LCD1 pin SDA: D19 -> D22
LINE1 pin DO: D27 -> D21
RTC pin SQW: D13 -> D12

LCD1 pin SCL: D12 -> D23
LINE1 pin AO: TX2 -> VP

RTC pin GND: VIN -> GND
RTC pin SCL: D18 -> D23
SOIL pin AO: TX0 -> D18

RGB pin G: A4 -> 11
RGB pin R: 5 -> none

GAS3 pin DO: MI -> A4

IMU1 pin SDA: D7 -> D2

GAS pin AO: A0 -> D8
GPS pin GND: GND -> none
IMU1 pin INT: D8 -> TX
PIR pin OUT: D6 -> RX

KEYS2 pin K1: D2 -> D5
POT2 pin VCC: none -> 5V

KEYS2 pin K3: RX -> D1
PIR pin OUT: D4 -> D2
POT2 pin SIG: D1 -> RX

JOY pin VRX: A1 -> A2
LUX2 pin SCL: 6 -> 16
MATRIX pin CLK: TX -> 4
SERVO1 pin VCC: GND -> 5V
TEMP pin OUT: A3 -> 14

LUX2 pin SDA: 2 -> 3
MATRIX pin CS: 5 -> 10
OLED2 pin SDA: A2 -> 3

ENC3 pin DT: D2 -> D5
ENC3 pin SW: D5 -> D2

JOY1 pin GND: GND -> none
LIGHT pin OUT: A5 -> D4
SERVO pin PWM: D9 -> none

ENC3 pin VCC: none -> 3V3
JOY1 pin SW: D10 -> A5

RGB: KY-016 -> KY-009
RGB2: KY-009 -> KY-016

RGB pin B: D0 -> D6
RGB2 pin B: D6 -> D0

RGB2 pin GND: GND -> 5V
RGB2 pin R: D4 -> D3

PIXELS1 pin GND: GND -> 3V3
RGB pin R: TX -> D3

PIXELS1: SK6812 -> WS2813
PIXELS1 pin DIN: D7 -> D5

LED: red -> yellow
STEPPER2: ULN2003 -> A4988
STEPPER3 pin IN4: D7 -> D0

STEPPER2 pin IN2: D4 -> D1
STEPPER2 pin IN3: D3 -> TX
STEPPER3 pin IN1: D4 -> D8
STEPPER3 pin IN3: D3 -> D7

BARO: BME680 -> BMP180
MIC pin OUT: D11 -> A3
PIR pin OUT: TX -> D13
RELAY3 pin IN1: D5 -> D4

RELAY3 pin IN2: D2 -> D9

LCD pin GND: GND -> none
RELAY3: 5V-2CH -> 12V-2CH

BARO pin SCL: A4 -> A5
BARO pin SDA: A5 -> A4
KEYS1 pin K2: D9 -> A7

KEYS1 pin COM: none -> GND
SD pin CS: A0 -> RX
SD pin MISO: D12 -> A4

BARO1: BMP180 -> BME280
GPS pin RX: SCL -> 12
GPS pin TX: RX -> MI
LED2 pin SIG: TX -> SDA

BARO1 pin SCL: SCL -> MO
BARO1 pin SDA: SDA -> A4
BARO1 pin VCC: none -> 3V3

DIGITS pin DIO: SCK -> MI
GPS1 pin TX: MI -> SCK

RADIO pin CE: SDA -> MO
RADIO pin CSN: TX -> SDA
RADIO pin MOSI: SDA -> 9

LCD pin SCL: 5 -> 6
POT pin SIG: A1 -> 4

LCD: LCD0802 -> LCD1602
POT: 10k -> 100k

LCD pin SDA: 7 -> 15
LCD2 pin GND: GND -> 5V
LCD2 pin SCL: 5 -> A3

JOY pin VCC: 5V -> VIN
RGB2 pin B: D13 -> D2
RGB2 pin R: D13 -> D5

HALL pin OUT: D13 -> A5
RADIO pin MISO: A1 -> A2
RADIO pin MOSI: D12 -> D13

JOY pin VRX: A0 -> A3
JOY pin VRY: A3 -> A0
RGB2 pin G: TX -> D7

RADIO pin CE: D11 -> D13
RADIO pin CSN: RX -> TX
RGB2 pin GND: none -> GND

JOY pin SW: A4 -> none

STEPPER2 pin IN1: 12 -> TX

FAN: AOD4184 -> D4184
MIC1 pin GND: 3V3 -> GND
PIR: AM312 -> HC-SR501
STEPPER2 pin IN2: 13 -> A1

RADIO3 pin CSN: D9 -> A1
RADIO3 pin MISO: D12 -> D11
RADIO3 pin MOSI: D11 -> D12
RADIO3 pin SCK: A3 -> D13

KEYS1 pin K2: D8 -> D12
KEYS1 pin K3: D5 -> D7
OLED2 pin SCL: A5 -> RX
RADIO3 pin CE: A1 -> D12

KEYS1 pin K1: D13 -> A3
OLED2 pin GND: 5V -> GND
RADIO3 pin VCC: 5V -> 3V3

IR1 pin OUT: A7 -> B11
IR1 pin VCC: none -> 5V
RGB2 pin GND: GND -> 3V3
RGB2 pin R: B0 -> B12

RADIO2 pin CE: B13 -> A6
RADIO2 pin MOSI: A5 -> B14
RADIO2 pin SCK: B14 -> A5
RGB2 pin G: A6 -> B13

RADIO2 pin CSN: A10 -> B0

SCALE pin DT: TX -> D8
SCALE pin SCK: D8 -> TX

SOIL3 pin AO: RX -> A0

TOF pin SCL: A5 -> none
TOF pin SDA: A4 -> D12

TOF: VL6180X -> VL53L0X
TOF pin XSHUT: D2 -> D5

——

» **Requirement**
When the line containing "JOY1 pin SW: D10 -> A5" is reached, include it and stop. Until then, output each line of the entries exactly as given, starting from the first.

» **Task answer**
LCD1 pin SDA: D19 -> D22
LINE1 pin DO: D27 -> D21
RTC pin SQW: D13 -> D12

LCD1 pin SCL: D12 -> D23
LINE1 pin AO: TX2 -> VP

RTC pin GND: VIN -> GND
RTC pin SCL: D18 -> D23
SOIL pin AO: TX0 -> D18

RGB pin G: A4 -> 11
RGB pin R: 5 -> none

GAS3 pin DO: MI -> A4

IMU1 pin SDA: D7 -> D2

GAS pin AO: A0 -> D8
GPS pin GND: GND -> none
IMU1 pin INT: D8 -> TX
PIR pin OUT: D6 -> RX

KEYS2 pin K1: D2 -> D5
POT2 pin VCC: none -> 5V

KEYS2 pin K3: RX -> D1
PIR pin OUT: D4 -> D2
POT2 pin SIG: D1 -> RX

JOY pin VRX: A1 -> A2
LUX2 pin SCL: 6 -> 16
MATRIX pin CLK: TX -> 4
SERVO1 pin VCC: GND -> 5V
TEMP pin OUT: A3 -> 14

LUX2 pin SDA: 2 -> 3
MATRIX pin CS: 5 -> 10
OLED2 pin SDA: A2 -> 3

ENC3 pin DT: D2 -> D5
ENC3 pin SW: D5 -> D2

JOY1 pin GND: GND -> none
LIGHT pin OUT: A5 -> D4
SERVO pin PWM: D9 -> none

ENC3 pin VCC: none -> 3V3
JOY1 pin SW: D10 -> A5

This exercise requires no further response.